[Scene edit records]
########################################
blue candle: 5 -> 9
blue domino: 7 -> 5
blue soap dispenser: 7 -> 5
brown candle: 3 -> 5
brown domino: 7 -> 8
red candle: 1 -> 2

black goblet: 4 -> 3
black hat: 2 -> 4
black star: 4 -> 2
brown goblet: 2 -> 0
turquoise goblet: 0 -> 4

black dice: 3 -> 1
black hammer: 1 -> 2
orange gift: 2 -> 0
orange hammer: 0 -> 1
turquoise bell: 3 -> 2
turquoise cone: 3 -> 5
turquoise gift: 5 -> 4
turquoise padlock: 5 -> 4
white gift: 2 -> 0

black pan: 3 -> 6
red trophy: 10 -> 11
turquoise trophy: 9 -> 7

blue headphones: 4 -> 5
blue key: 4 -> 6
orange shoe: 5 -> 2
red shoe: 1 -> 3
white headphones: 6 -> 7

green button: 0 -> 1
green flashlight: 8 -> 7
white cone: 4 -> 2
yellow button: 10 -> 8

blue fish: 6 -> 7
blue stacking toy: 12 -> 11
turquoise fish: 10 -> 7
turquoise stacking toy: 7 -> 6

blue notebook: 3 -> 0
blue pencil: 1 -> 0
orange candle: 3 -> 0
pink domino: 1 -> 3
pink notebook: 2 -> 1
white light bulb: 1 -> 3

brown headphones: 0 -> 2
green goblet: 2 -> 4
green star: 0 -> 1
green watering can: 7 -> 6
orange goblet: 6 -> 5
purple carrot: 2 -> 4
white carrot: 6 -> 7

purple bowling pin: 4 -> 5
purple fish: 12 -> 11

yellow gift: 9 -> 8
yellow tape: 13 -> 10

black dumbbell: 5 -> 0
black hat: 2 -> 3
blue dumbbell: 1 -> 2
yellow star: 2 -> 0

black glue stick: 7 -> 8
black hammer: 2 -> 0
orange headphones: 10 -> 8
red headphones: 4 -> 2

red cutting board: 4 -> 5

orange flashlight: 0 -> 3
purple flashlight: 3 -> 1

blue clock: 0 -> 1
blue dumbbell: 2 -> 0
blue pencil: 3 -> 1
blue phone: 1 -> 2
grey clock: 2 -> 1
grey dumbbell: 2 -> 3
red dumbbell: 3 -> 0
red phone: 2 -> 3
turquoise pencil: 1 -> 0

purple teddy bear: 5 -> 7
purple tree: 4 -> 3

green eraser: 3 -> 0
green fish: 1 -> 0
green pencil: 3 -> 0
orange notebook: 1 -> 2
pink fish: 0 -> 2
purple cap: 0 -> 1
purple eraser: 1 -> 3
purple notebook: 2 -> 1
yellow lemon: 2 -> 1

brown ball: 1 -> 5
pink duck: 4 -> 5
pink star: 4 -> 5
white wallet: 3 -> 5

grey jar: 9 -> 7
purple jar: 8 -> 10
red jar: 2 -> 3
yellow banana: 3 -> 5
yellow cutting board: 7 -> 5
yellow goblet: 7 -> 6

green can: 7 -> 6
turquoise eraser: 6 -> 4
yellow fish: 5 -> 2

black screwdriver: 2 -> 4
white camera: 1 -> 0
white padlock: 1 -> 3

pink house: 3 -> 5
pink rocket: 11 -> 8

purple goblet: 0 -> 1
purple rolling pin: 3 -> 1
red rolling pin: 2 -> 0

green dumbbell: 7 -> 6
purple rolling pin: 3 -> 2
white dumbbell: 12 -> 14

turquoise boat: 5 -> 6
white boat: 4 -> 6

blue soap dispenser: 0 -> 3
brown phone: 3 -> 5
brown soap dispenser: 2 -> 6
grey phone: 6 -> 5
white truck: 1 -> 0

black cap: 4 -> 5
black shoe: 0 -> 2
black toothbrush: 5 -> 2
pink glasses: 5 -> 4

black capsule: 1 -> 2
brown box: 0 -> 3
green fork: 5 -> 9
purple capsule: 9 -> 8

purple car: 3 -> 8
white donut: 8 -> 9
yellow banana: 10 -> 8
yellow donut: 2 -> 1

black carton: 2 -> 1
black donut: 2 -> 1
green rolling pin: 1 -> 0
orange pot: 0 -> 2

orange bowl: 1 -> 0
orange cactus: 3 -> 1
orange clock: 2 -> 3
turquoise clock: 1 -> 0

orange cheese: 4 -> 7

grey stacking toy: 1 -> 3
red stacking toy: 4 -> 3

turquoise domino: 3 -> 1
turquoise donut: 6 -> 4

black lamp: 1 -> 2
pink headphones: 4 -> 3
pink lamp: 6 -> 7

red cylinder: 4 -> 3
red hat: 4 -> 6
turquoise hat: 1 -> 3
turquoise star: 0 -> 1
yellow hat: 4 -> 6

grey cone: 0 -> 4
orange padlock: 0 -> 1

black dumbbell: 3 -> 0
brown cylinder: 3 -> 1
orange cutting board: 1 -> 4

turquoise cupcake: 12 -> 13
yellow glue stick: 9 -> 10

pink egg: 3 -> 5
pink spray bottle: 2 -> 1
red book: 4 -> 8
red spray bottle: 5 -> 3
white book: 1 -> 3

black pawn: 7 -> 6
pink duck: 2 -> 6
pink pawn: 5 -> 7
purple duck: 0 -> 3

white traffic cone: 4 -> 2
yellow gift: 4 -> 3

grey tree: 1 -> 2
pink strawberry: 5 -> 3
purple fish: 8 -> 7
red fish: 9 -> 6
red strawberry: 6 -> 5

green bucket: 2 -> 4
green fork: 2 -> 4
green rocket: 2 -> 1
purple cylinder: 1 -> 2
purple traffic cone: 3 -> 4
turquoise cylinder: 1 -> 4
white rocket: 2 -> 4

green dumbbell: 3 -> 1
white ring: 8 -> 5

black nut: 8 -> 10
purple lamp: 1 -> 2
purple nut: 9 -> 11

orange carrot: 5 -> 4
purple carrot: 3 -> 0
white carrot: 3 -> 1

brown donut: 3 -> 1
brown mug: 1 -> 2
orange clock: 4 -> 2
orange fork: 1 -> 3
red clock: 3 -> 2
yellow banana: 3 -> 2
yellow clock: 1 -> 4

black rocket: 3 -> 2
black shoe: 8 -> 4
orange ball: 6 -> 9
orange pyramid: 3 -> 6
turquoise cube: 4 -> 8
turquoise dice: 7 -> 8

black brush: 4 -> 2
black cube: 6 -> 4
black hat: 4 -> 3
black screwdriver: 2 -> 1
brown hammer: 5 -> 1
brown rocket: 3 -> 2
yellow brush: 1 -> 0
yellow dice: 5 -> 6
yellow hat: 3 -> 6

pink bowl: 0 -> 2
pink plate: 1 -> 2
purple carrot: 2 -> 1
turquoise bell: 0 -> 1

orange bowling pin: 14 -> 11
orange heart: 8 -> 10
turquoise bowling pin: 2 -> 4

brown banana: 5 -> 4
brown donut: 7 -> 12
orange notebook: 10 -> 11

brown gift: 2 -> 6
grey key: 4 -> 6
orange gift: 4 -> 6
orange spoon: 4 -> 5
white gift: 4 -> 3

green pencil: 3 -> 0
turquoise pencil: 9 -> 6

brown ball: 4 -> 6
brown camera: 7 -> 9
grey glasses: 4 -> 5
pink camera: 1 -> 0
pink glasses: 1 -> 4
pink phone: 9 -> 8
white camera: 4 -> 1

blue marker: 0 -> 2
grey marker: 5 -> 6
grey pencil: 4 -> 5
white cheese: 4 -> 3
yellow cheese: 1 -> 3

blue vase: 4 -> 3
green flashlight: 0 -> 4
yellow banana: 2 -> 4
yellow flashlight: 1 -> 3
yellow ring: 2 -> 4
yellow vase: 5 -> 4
########################################
▶ [WHAT THE TASK REQUIRES]: Each entry must appear in the reply exactly as written.

▶ [THE COMPLETED TASK]:
blue candle: 5 -> 9
blue domino: 7 -> 5
blue soap dispenser: 7 -> 5
brown candle: 3 -> 5
brown domino: 7 -> 8
red candle: 1 -> 2

black goblet: 4 -> 3
black hat: 2 -> 4
black star: 4 -> 2
brown goblet: 2 -> 0
turquoise goblet: 0 -> 4

black dice: 3 -> 1
black hammer: 1 -> 2
orange gift: 2 -> 0
orange hammer: 0 -> 1
turquoise bell: 3 -> 2
turquoise cone: 3 -> 5
turquoise gift: 5 -> 4
turquoise padlock: 5 -> 4
white gift: 2 -> 0

black pan: 3 -> 6
red trophy: 10 -> 11
turquoise trophy: 9 -> 7

blue headphones: 4 -> 5
blue key: 4 -> 6
orange shoe: 5 -> 2
red shoe: 1 -> 3
white headphones: 6 -> 7

green button: 0 -> 1
green flashlight: 8 -> 7
white cone: 4 -> 2
yellow button: 10 -> 8

blue fish: 6 -> 7
blue stacking toy: 12 -> 11
turquoise fish: 10 -> 7
turquoise stacking toy: 7 -> 6

blue notebook: 3 -> 0
blue pencil: 1 -> 0
orange candle: 3 -> 0
pink domino: 1 -> 3
pink notebook: 2 -> 1
white light bulb: 1 -> 3

brown headphones: 0 -> 2
green goblet: 2 -> 4
green star: 0 -> 1
green watering can: 7 -> 6
orange goblet: 6 -> 5
purple carrot: 2 -> 4
white carrot: 6 -> 7

purple bowling pin: 4 -> 5
purple fish: 12 -> 11

yellow gift: 9 -> 8
yellow tape: 13 -> 10

black dumbbell: 5 -> 0
black hat: 2 -> 3
blue dumbbell: 1 -> 2
yellow star: 2 -> 0

black glue stick: 7 -> 8
black hammer: 2 -> 0
orange headphones: 10 -> 8
red headphones: 4 -> 2

red cutting board: 4 -> 5

orange flashlight: 0 -> 3
purple flashlight: 3 -> 1

blue clock: 0 -> 1
blue dumbbell: 2 -> 0
blue pencil: 3 -> 1
blue phone: 1 -> 2
grey clock: 2 -> 1
grey dumbbell: 2 -> 3
red dumbbell: 3 -> 0
red phone: 2 -> 3
turquoise pencil: 1 -> 0

purple teddy bear: 5 -> 7
purple tree: 4 -> 3

green eraser: 3 -> 0
green fish: 1 -> 0
green pencil: 3 -> 0
orange notebook: 1 -> 2
pink fish: 0 -> 2
purple cap: 0 -> 1
purple eraser: 1 -> 3
purple notebook: 2 -> 1
yellow lemon: 2 -> 1

brown ball: 1 -> 5
pink duck: 4 -> 5
pink star: 4 -> 5
white wallet: 3 -> 5

grey jar: 9 -> 7
purple jar: 8 -> 10
red jar: 2 -> 3
yellow banana: 3 -> 5
yellow cutting board: 7 -> 5
yellow goblet: 7 -> 6

green can: 7 -> 6
turquoise eraser: 6 -> 4
yellow fish: 5 -> 2

black screwdriver: 2 -> 4
white camera: 1 -> 0
white padlock: 1 -> 3

pink house: 3 -> 5
pink rocket: 11 -> 8

purple goblet: 0 -> 1
purple rolling pin: 3 -> 1
red rolling pin: 2 -> 0

green dumbbell: 7 -> 6
purple rolling pin: 3 -> 2
white dumbbell: 12 -> 14

turquoise boat: 5 -> 6
white boat: 4 -> 6

blue soap dispenser: 0 -> 3
brown phone: 3 -> 5
brown soap dispenser: 2 -> 6
grey phone: 6 -> 5
white truck: 1 -> 0

black cap: 4 -> 5
black shoe: 0 -> 2
black toothbrush: 5 -> 2
pink glasses: 5 -> 4

black capsule: 1 -> 2
brown box: 0 -> 3
green fork: 5 -> 9
purple capsule: 9 -> 8

purple car: 3 -> 8
white donut: 8 -> 9
yellow banana: 10 -> 8
yellow donut: 2 -> 1

black carton: 2 -> 1
black donut: 2 -> 1
green rolling pin: 1 -> 0
orange pot: 0 -> 2

orange bowl: 1 -> 0
orange cactus: 3 -> 1
orange clock: 2 -> 3
turquoise clock: 1 -> 0

orange cheese: 4 -> 7

grey stacking toy: 1 -> 3
red stacking toy: 4 -> 3

turquoise domino: 3 -> 1
turquoise donut: 6 -> 4

black lamp: 1 -> 2
pink headphones: 4 -> 3
pink lamp: 6 -> 7

red cylinder: 4 -> 3
red hat: 4 -> 6
turquoise hat: 1 -> 3
turquoise star: 0 -> 1
yellow hat: 4 -> 6

grey cone: 0 -> 4
orange padlock: 0 -> 1

black dumbbell: 3 -> 0
brown cylinder: 3 -> 1
orange cutting board: 1 -> 4

turquoise cupcake: 12 -> 13
yellow glue stick: 9 -> 10

pink egg: 3 -> 5
pink spray bottle: 2 -> 1
red book: 4 -> 8
red spray bottle: 5 -> 3
white book: 1 -> 3

black pawn: 7 -> 6
pink duck: 2 -> 6
pink pawn: 5 -> 7
purple duck: 0 -> 3

white traffic cone: 4 -> 2
yellow gift: 4 -> 3

grey tree: 1 -> 2
pink strawberry: 5 -> 3
purple fish: 8 -> 7
red fish: 9 -> 6
red strawberry: 6 -> 5

green bucket: 2 -> 4
green fork: 2 -> 4
green rocket: 2 -> 1
purple cylinder: 1 -> 2
purple traffic cone: 3 -> 4
turquoise cylinder: 1 -> 4
white rocket: 2 -> 4

green dumbbell: 3 -> 1
white ring: 8 -> 5

black nut: 8 -> 10
purple lamp: 1 -> 2
purple nut: 9 -> 11

orange carrot: 5 -> 4
purple carrot: 3 -> 0
white carrot: 3 -> 1

brown donut: 3 -> 1
brown mug: 1 -> 2
orange clock: 4 -> 2
orange fork: 1 -> 3
red clock: 3 -> 2
yellow banana: 3 -> 2
yellow clock: 1 -> 4

black rocket: 3 -> 2
black shoe: 8 -> 4
orange ball: 6 -> 9
orange pyramid: 3 -> 6
turquoise cube: 4 -> 8
turquoise dice: 7 -> 8

black brush: 4 -> 2
black cube: 6 -> 4
black hat: 4 -> 3
black screwdriver: 2 -> 1
brown hammer: 5 -> 1
brown rocket: 3 -> 2
yellow brush: 1 -> 0
yellow dice: 5 -> 6
yellow hat: 3 -> 6

pink bowl: 0 -> 2
pink plate: 1 -> 2
purple carrot: 2 -> 1
turquoise bell: 0 -> 1

orange bowling pin: 14 -> 11
orange heart: 8 -> 10
turquoise bowling pin: 2 -> 4

brown banana: 5 -> 4
brown donut: 7 -> 12
orange notebook: 10 -> 11

brown gift: 2 -> 6
grey key: 4 -> 6
orange gift: 4 -> 6
orange spoon: 4 -> 5
white gift: 4 -> 3

green pencil: 3 -> 0
turquoise pencil: 9 -> 6

brown ball: 4 -> 6
brown camera: 7 -> 9
grey glasses: 4 -> 5
pink camera: 1 -> 0
pink glasses: 1 -> 4
pink phone: 9 -> 8
white camera: 4 -> 1

blue marker: 0 -> 2
grey marker: 5 -> 6
grey pencil: 4 -> 5
white cheese: 4 -> 3
yellow cheese: 1 -> 3

blue vase: 4 -> 3
green flashlight: 0 -> 4
yellow banana: 2 -> 4
yellow flashlight: 1 -> 3
yellow ring: 2 -> 4
yellow vase: 5 -> 4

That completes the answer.